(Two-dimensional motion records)
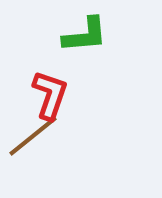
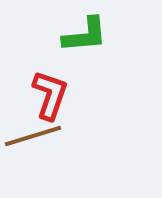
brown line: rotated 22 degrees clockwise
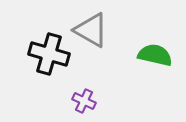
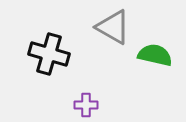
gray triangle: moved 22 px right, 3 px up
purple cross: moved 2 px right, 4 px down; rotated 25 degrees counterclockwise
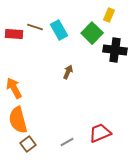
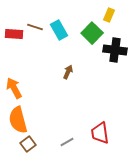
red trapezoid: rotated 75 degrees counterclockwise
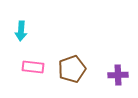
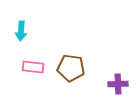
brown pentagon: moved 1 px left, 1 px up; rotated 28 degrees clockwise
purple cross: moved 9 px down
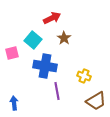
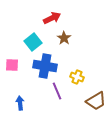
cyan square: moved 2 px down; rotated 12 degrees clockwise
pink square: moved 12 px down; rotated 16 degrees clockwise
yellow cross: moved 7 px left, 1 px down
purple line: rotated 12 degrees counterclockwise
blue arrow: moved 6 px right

> [Exercise objective]:
Please go over the data above and tally every line holding "square"; reply only with the count.

> [Solution to the exercise]:
2